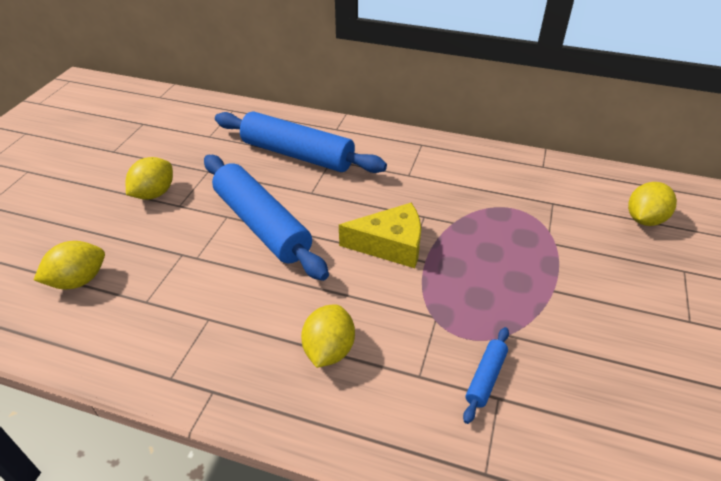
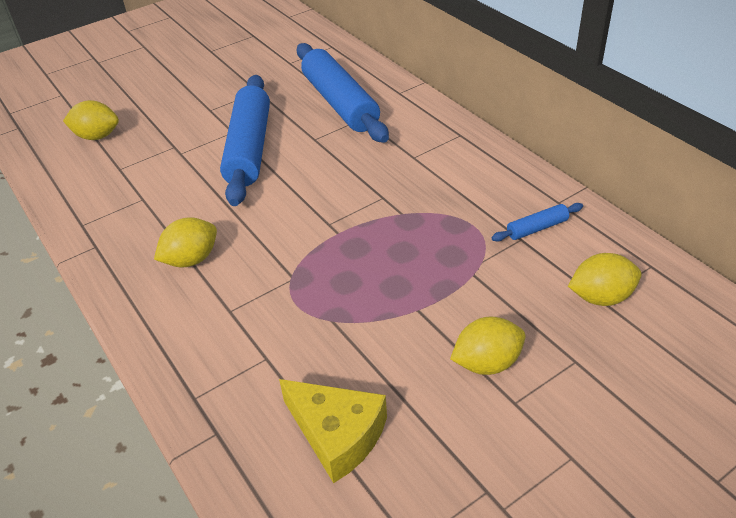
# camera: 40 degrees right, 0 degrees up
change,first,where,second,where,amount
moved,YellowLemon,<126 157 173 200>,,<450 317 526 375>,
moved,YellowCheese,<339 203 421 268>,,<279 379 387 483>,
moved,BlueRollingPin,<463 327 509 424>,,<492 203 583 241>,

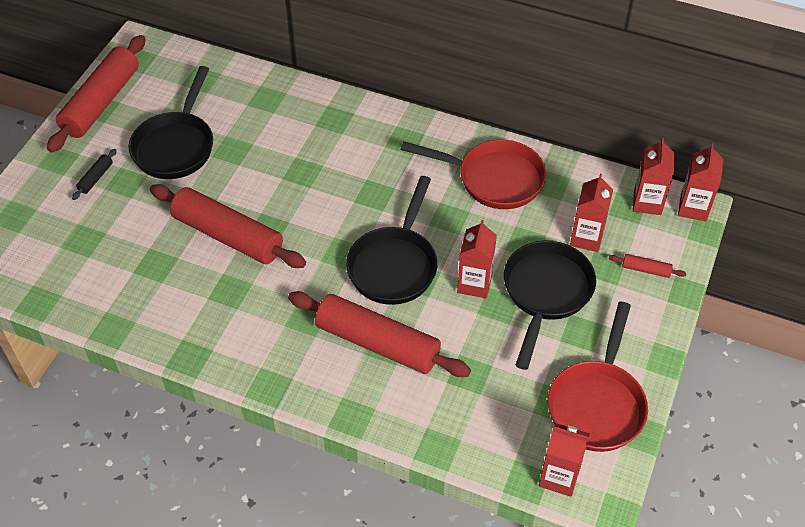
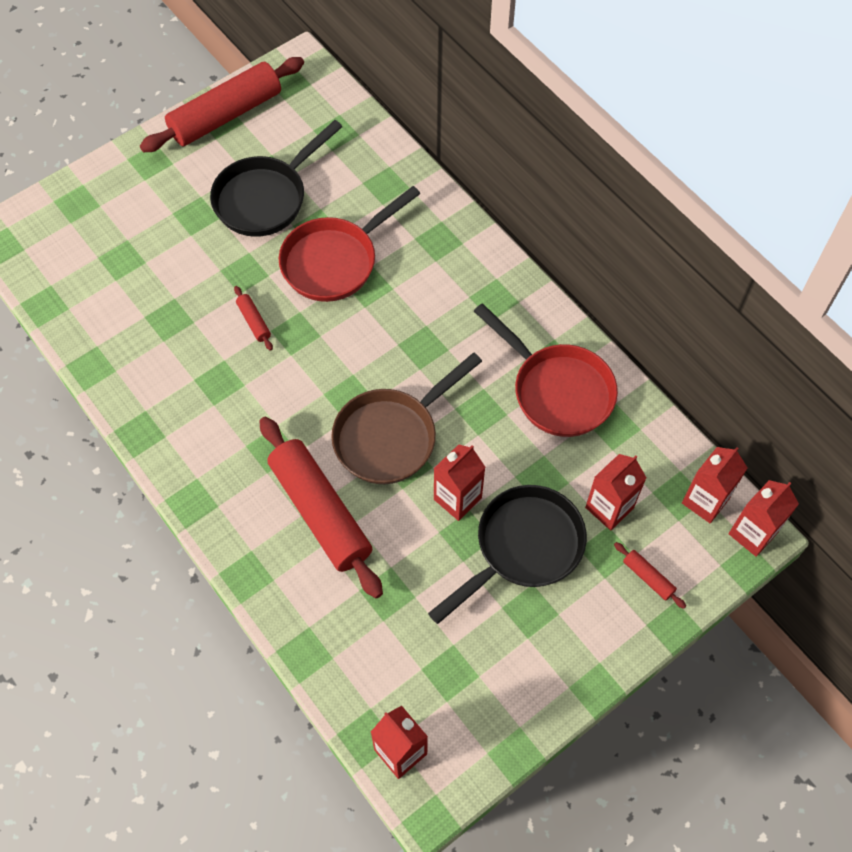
# camera: 30 degrees right, 10 degrees up
change,first,where,second,where,amount
removed,BlackRollingPin,<72 149 116 200>,,,
resized,RedRollingPin,<150 184 306 268>,,<234 286 273 351>,x0.40
recoloured,BlackPan,<346 176 438 305>,BrownPan,<331 353 482 484>,
moved,RedPan,<548 302 648 452>,,<279 186 421 302>,

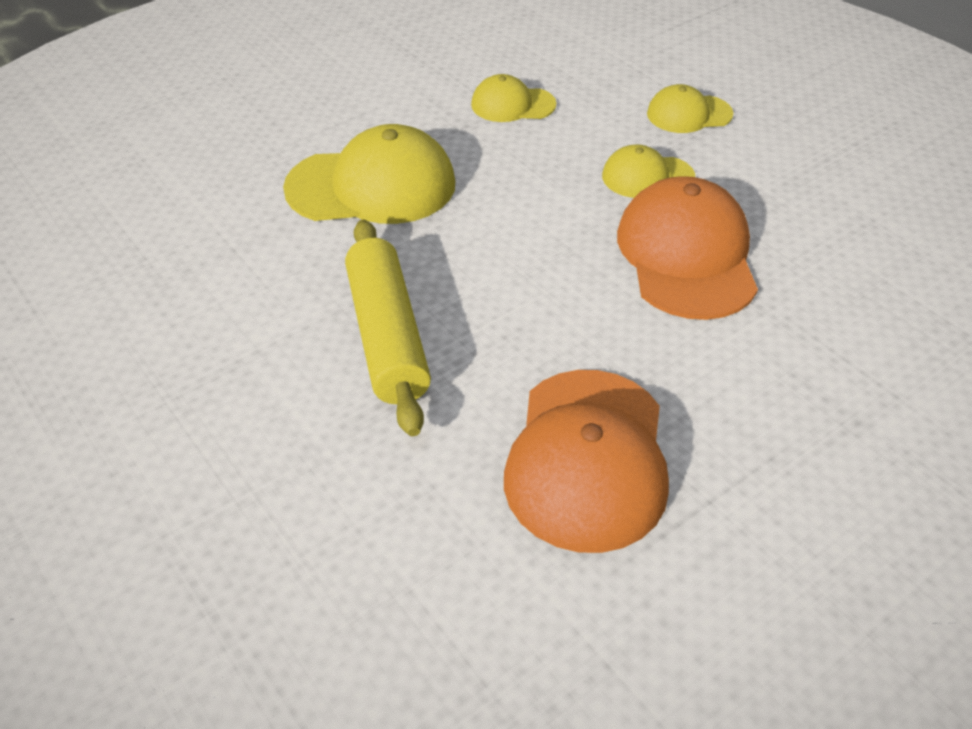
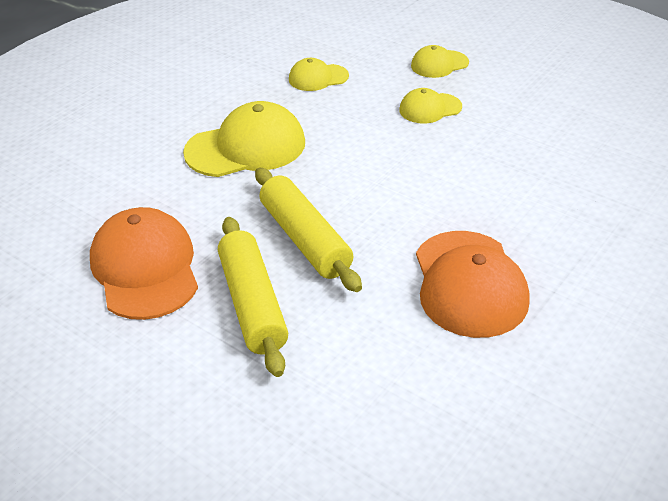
# camera: 15 degrees left, 5 degrees down
change,first,where,second,where,amount
moved,OrangeCap,<617 176 758 320>,,<90 207 198 320>,
added,,,YellowRollingPin,<218 217 288 377>,

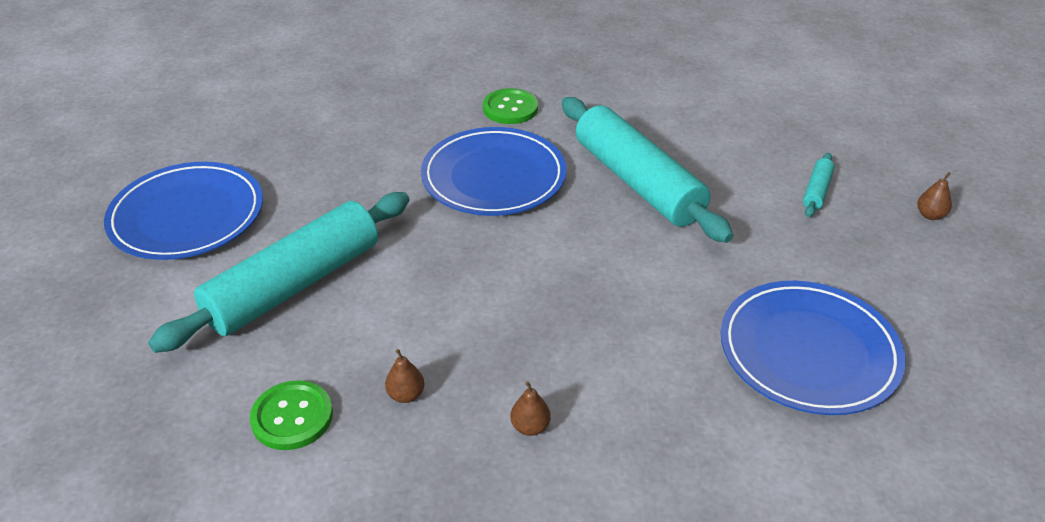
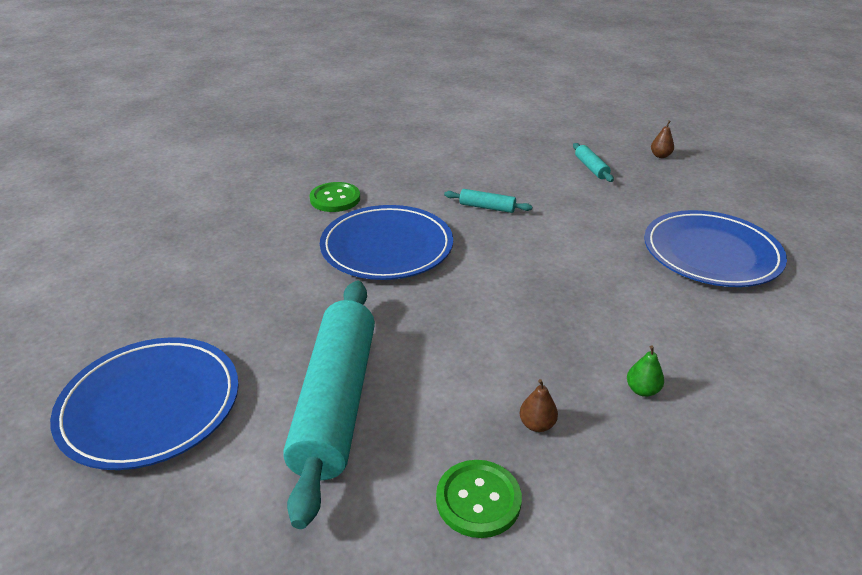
# camera: 40 degrees left, 5 degrees down
change,first,where,second,where,amount
recoloured,BrownPear,<510 381 551 436>,GreenPear,<627 345 664 397>,
resized,TurquoiseRollingPin,<562 97 733 243>,,<444 189 532 213>,x0.41

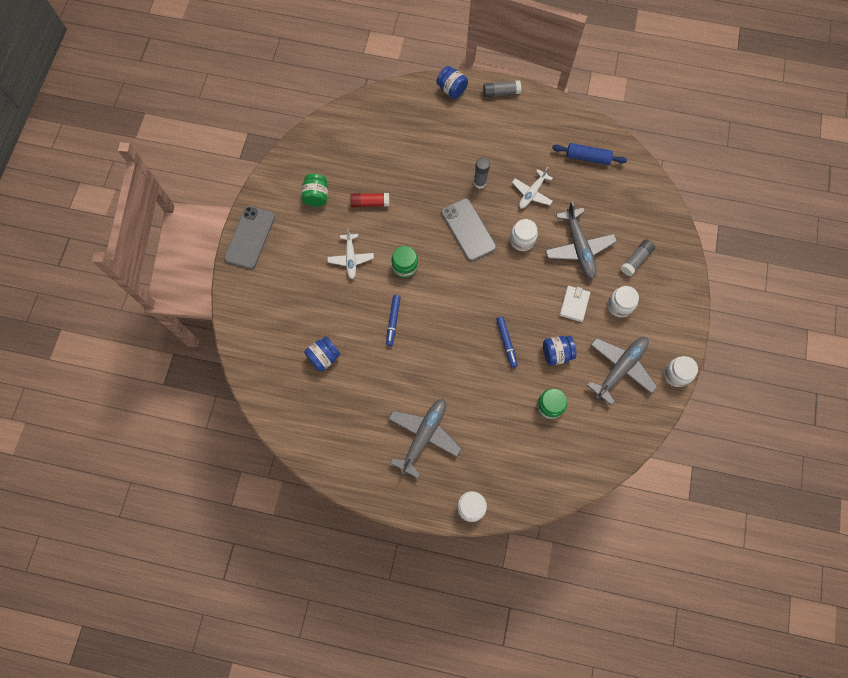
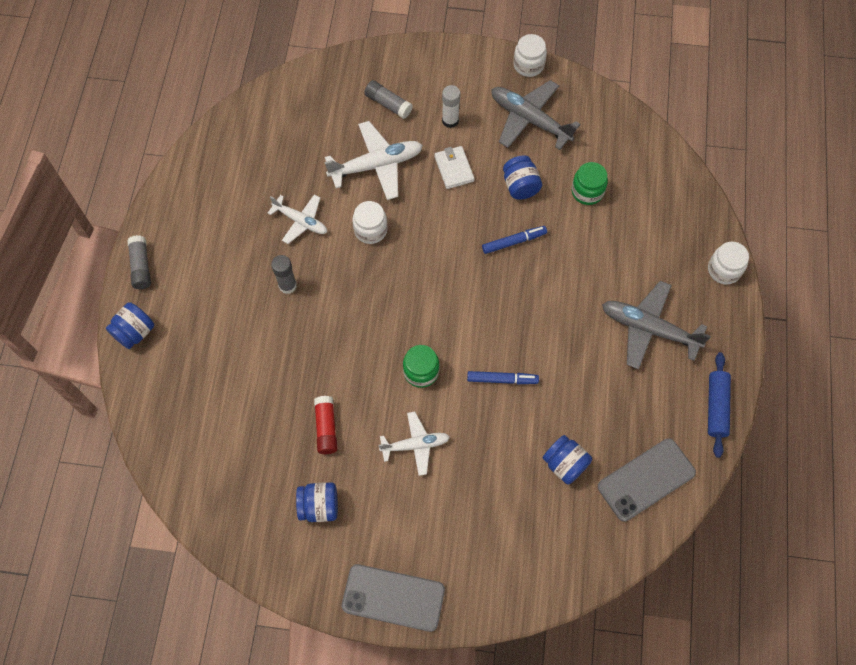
# camera: 95 degrees left, 5 degrees down
change,first,where,second,where,amount
recoloured,GreenJar,<301 174 328 207>,BlueJar,<296 482 338 522>,
moved,GreyPhone,<441 198 496 261>,,<598 438 696 522>,
recoloured,GreyPlane,<545 201 617 279>,WhitePlane,<324 121 423 200>,
moved,BlueRollingPin,<552 143 627 165>,,<708 352 731 458>,
turned,WhiteWallet,<559 286 590 322>,,<434 146 475 189>,60 degrees clockwise
replaced,WhiteJar,<608 286 639 317>,WhiteGlueStick,<442 85 461 128>,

WHAT THE EXERCISE ASKS:
Beginning with the first line of the records above, extract each line exactly through the line that holds "moved,BlueRollingPin,<552 143 627", both ends included. Omit pictures.

WRITTEN RESPONSE:
# camera: 40 degrees right, 0 degrees up
change,first,where,second,where,amount
moved,YellowLemon,<126 157 173 200>,,<450 317 526 375>,
moved,YellowCheese,<339 203 421 268>,,<279 379 387 483>,
moved,BlueRollingPin,<463 327 509 424>,,<492 203 583 241>,

# camera: 30 degrees right, 10 degrees up
change,first,where,second,where,amount
removed,BlackRollingPin,<72 149 116 200>,,,
resized,RedRollingPin,<150 184 306 268>,,<234 286 273 351>,x0.40
recoloured,BlackPan,<346 176 438 305>,BrownPan,<331 353 482 484>,
moved,RedPan,<548 302 648 452>,,<279 186 421 302>,

# camera: 15 degrees left, 5 degrees down
change,first,where,second,where,amount
moved,OrangeCap,<617 176 758 320>,,<90 207 198 320>,
added,,,YellowRollingPin,<218 217 288 377>,

# camera: 40 degrees left, 5 degrees down
change,first,where,second,where,amount
recoloured,BrownPear,<510 381 551 436>,GreenPear,<627 345 664 397>,
resized,TurquoiseRollingPin,<562 97 733 243>,,<444 189 532 213>,x0.41

# camera: 95 degrees left, 5 degrees down
change,first,where,second,where,amount
recoloured,GreenJar,<301 174 328 207>,BlueJar,<296 482 338 522>,
moved,GreyPhone,<441 198 496 261>,,<598 438 696 522>,
recoloured,GreyPlane,<545 201 617 279>,WhitePlane,<324 121 423 200>,
moved,BlueRollingPin,<552 143 627 165>,,<708 352 731 458>,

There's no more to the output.